# Work to complete:
Reproduce the entries that follow verbatim, down to the final line.

# Recorded data:
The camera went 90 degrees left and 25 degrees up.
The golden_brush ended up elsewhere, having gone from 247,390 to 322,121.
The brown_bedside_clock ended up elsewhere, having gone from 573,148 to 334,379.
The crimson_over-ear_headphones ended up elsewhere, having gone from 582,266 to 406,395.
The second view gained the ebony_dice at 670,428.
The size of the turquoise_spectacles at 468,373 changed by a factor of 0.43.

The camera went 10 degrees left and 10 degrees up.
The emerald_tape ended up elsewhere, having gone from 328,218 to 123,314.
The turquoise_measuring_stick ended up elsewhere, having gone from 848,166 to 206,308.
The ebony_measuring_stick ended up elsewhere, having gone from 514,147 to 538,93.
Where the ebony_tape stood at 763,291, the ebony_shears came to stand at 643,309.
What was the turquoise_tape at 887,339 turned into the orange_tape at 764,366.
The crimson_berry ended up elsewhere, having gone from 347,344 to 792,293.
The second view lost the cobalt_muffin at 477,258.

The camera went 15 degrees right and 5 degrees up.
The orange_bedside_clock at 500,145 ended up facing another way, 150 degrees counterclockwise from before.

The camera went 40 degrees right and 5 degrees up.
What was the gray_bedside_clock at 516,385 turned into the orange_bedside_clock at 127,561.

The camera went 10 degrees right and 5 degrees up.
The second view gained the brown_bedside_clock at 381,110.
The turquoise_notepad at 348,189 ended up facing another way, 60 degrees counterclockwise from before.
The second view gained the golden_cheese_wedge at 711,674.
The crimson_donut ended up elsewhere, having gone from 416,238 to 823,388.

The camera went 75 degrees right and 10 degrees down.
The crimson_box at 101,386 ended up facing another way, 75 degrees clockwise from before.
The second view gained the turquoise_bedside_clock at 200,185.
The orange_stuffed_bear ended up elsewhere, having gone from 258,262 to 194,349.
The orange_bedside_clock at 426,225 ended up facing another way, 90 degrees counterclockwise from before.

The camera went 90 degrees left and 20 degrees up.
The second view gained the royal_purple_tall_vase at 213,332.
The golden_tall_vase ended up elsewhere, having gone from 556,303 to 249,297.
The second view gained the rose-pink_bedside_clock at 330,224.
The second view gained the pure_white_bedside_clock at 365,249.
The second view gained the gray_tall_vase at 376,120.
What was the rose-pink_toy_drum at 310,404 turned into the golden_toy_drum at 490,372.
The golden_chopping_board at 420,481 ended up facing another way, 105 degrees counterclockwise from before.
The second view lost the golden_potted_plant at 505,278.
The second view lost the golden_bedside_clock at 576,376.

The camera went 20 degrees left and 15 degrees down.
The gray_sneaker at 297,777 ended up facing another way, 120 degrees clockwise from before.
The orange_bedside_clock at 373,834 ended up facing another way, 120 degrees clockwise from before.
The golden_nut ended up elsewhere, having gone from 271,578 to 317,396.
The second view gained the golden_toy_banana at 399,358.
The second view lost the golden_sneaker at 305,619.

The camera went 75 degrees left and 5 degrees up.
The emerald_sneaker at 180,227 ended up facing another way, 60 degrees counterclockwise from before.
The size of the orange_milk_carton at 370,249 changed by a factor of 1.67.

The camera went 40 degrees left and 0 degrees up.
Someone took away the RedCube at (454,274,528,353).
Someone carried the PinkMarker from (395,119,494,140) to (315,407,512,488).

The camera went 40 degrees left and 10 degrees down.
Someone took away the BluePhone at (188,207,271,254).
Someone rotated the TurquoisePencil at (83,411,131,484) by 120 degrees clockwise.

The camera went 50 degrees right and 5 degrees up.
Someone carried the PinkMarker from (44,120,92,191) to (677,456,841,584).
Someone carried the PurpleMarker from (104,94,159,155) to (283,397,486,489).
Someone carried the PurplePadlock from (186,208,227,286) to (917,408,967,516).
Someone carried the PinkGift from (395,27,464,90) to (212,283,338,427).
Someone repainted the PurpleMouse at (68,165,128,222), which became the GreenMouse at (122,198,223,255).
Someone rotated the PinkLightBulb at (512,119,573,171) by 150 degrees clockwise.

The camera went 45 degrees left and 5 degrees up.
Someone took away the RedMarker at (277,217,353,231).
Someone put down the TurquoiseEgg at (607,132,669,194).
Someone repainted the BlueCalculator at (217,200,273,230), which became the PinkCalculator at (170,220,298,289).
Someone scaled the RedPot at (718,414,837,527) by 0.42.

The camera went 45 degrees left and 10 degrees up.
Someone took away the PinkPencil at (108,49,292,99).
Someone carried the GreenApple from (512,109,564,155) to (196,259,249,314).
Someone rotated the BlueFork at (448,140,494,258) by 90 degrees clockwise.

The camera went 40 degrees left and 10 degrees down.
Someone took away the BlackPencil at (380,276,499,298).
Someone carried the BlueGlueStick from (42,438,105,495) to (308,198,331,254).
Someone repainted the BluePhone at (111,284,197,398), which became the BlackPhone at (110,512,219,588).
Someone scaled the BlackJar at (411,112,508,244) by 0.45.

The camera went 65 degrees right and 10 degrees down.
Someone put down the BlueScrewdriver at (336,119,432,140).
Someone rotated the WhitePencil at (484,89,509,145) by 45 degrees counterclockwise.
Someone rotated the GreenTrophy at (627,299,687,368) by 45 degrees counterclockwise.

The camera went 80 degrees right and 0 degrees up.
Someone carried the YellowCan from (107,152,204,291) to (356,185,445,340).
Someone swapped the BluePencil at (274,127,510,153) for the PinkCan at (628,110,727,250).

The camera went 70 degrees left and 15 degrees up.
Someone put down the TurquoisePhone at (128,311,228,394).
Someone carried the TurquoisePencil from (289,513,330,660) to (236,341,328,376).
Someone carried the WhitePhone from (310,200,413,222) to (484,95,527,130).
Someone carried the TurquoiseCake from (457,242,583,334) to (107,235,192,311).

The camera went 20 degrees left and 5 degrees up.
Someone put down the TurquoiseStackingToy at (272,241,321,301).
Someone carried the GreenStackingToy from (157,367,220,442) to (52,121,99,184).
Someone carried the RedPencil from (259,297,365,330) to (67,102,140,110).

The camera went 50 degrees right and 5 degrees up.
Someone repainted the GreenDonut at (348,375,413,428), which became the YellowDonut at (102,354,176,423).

# Solution to this task:
The camera went 90 degrees left and 25 degrees up.
The golden_brush ended up elsewhere, having gone from 247,390 to 322,121.
The brown_bedside_clock ended up elsewhere, having gone from 573,148 to 334,379.
The crimson_over-ear_headphones ended up elsewhere, having gone from 582,266 to 406,395.
The second view gained the ebony_dice at 670,428.
The size of the turquoise_spectacles at 468,373 changed by a factor of 0.43.

The camera went 10 degrees left and 10 degrees up.
The emerald_tape ended up elsewhere, having gone from 328,218 to 123,314.
The turquoise_measuring_stick ended up elsewhere, having gone from 848,166 to 206,308.
The ebony_measuring_stick ended up elsewhere, having gone from 514,147 to 538,93.
Where the ebony_tape stood at 763,291, the ebony_shears came to stand at 643,309.
What was the turquoise_tape at 887,339 turned into the orange_tape at 764,366.
The crimson_berry ended up elsewhere, having gone from 347,344 to 792,293.
The second view lost the cobalt_muffin at 477,258.

The camera went 15 degrees right and 5 degrees up.
The orange_bedside_clock at 500,145 ended up facing another way, 150 degrees counterclockwise from before.

The camera went 40 degrees right and 5 degrees up.
What was the gray_bedside_clock at 516,385 turned into the orange_bedside_clock at 127,561.

The camera went 10 degrees right and 5 degrees up.
The second view gained the brown_bedside_clock at 381,110.
The turquoise_notepad at 348,189 ended up facing another way, 60 degrees counterclockwise from before.
The second view gained the golden_cheese_wedge at 711,674.
The crimson_donut ended up elsewhere, having gone from 416,238 to 823,388.

The camera went 75 degrees right and 10 degrees down.
The crimson_box at 101,386 ended up facing another way, 75 degrees clockwise from before.
The second view gained the turquoise_bedside_clock at 200,185.
The orange_stuffed_bear ended up elsewhere, having gone from 258,262 to 194,349.
The orange_bedside_clock at 426,225 ended up facing another way, 90 degrees counterclockwise from before.

The camera went 90 degrees left and 20 degrees up.
The second view gained the royal_purple_tall_vase at 213,332.
The golden_tall_vase ended up elsewhere, having gone from 556,303 to 249,297.
The second view gained the rose-pink_bedside_clock at 330,224.
The second view gained the pure_white_bedside_clock at 365,249.
The second view gained the gray_tall_vase at 376,120.
What was the rose-pink_toy_drum at 310,404 turned into the golden_toy_drum at 490,372.
The golden_chopping_board at 420,481 ended up facing another way, 105 degrees counterclockwise from before.
The second view lost the golden_potted_plant at 505,278.
The second view lost the golden_bedside_clock at 576,376.

The camera went 20 degrees left and 15 degrees down.
The gray_sneaker at 297,777 ended up facing another way, 120 degrees clockwise from before.
The orange_bedside_clock at 373,834 ended up facing another way, 120 degrees clockwise from before.
The golden_nut ended up elsewhere, having gone from 271,578 to 317,396.
The second view gained the golden_toy_banana at 399,358.
The second view lost the golden_sneaker at 305,619.

The camera went 75 degrees left and 5 degrees up.
The emerald_sneaker at 180,227 ended up facing another way, 60 degrees counterclockwise from before.
The size of the orange_milk_carton at 370,249 changed by a factor of 1.67.

The camera went 40 degrees left and 0 degrees up.
Someone took away the RedCube at (454,274,528,353).
Someone carried the PinkMarker from (395,119,494,140) to (315,407,512,488).

The camera went 40 degrees left and 10 degrees down.
Someone took away the BluePhone at (188,207,271,254).
Someone rotated the TurquoisePencil at (83,411,131,484) by 120 degrees clockwise.

The camera went 50 degrees right and 5 degrees up.
Someone carried the PinkMarker from (44,120,92,191) to (677,456,841,584).
Someone carried the PurpleMarker from (104,94,159,155) to (283,397,486,489).
Someone carried the PurplePadlock from (186,208,227,286) to (917,408,967,516).
Someone carried the PinkGift from (395,27,464,90) to (212,283,338,427).
Someone repainted the PurpleMouse at (68,165,128,222), which became the GreenMouse at (122,198,223,255).
Someone rotated the PinkLightBulb at (512,119,573,171) by 150 degrees clockwise.

The camera went 45 degrees left and 5 degrees up.
Someone took away the RedMarker at (277,217,353,231).
Someone put down the TurquoiseEgg at (607,132,669,194).
Someone repainted the BlueCalculator at (217,200,273,230), which became the PinkCalculator at (170,220,298,289).
Someone scaled the RedPot at (718,414,837,527) by 0.42.

The camera went 45 degrees left and 10 degrees up.
Someone took away the PinkPencil at (108,49,292,99).
Someone carried the GreenApple from (512,109,564,155) to (196,259,249,314).
Someone rotated the BlueFork at (448,140,494,258) by 90 degrees clockwise.

The camera went 40 degrees left and 10 degrees down.
Someone took away the BlackPencil at (380,276,499,298).
Someone carried the BlueGlueStick from (42,438,105,495) to (308,198,331,254).
Someone repainted the BluePhone at (111,284,197,398), which became the BlackPhone at (110,512,219,588).
Someone scaled the BlackJar at (411,112,508,244) by 0.45.

The camera went 65 degrees right and 10 degrees down.
Someone put down the BlueScrewdriver at (336,119,432,140).
Someone rotated the WhitePencil at (484,89,509,145) by 45 degrees counterclockwise.
Someone rotated the GreenTrophy at (627,299,687,368) by 45 degrees counterclockwise.

The camera went 80 degrees right and 0 degrees up.
Someone carried the YellowCan from (107,152,204,291) to (356,185,445,340).
Someone swapped the BluePencil at (274,127,510,153) for the PinkCan at (628,110,727,250).

The camera went 70 degrees left and 15 degrees up.
Someone put down the TurquoisePhone at (128,311,228,394).
Someone carried the TurquoisePencil from (289,513,330,660) to (236,341,328,376).
Someone carried the WhitePhone from (310,200,413,222) to (484,95,527,130).
Someone carried the TurquoiseCake from (457,242,583,334) to (107,235,192,311).

The camera went 20 degrees left and 5 degrees up.
Someone put down the TurquoiseStackingToy at (272,241,321,301).
Someone carried the GreenStackingToy from (157,367,220,442) to (52,121,99,184).
Someone carried the RedPencil from (259,297,365,330) to (67,102,140,110).

The camera went 50 degrees right and 5 degrees up.
Someone repainted the GreenDonut at (348,375,413,428), which became the YellowDonut at (102,354,176,423).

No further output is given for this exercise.